PROBLEM TO SOLVE: Transcribe every entry word for word. Skip the pictures.

● ● ● ● ●

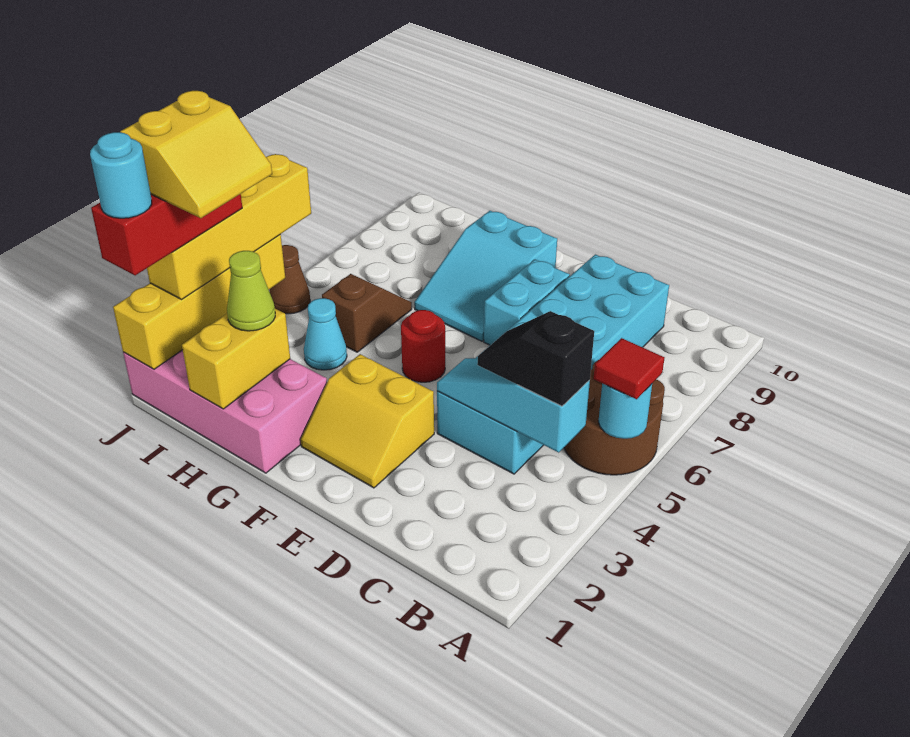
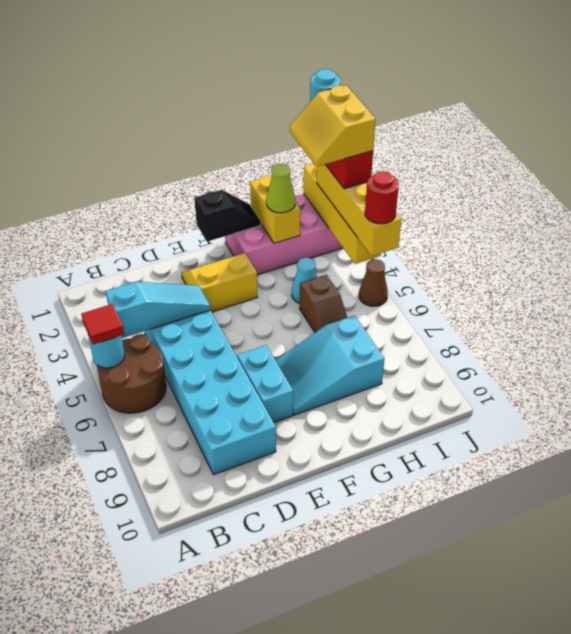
black slope B4:C4 level 3 top B -> black slope F1:G1 level 2 top F
red round brick F5 level 1 -> red round brick J5 level 4
cyan slope F7:G9 level 1 top 9 -> cyan slope F7:H8 level 1 top H

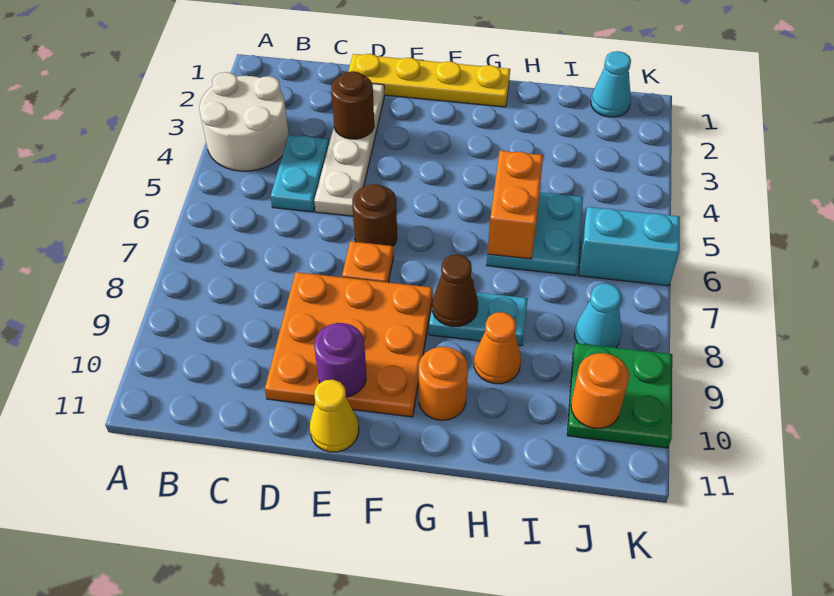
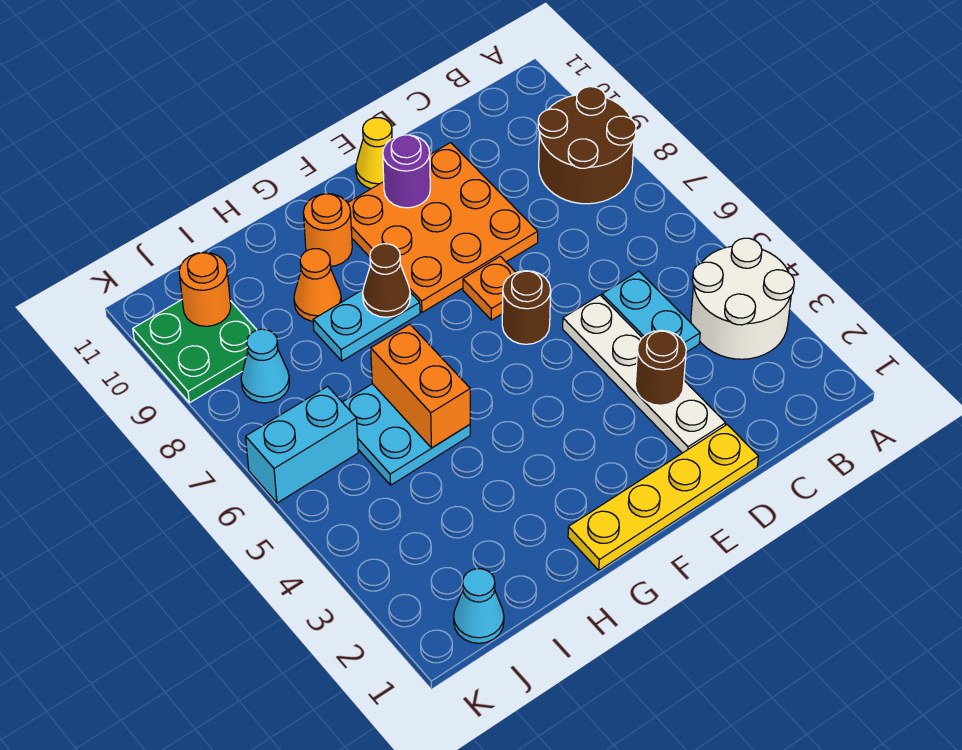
none -> brown round brick A8:B9 level 1

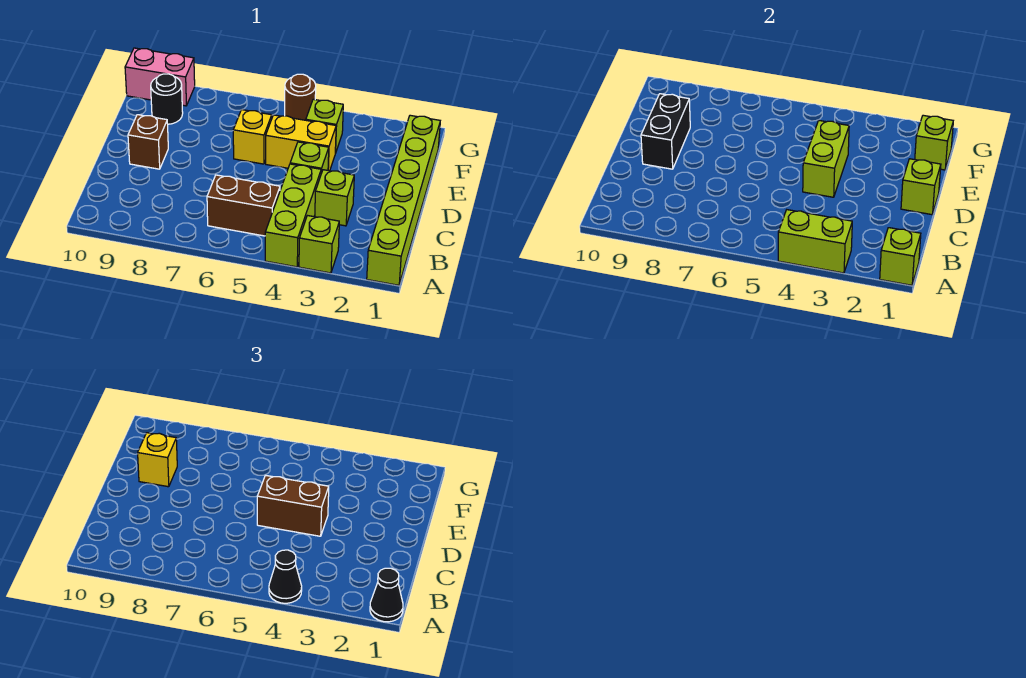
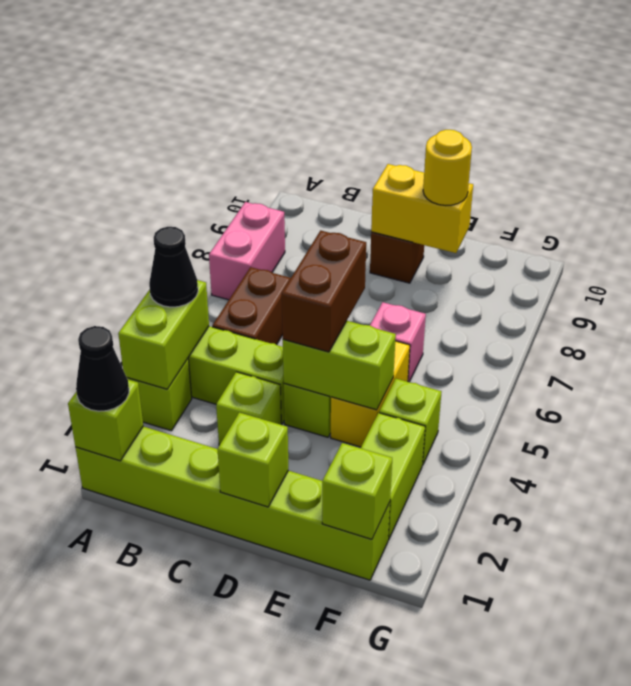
black brick D9:E9 level 2 -> yellow brick D9:E9 level 2
yellow brick E6 level 1 -> pink brick E6 level 1
yellow brick E9 level 3 -> yellow round brick E9 level 3
none -> lime brick F2:F3 level 1
black round brick F9 level 1 -> none
brown round brick G5 level 1 -> none
pink brick G9:G10 level 1 -> pink brick A7:A8 level 1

● ● ● ● ●

OUTPUT OF THE TASK:
black slope B4:C4 level 3 top B -> black slope F1:G1 level 2 top F
red round brick F5 level 1 -> red round brick J5 level 4
cyan slope F7:G9 level 1 top 9 -> cyan slope F7:H8 level 1 top H

none -> brown round brick A8:B9 level 1

black brick D9:E9 level 2 -> yellow brick D9:E9 level 2
yellow brick E6 level 1 -> pink brick E6 level 1
yellow brick E9 level 3 -> yellow round brick E9 level 3
none -> lime brick F2:F3 level 1
black round brick F9 level 1 -> none
brown round brick G5 level 1 -> none
pink brick G9:G10 level 1 -> pink brick A7:A8 level 1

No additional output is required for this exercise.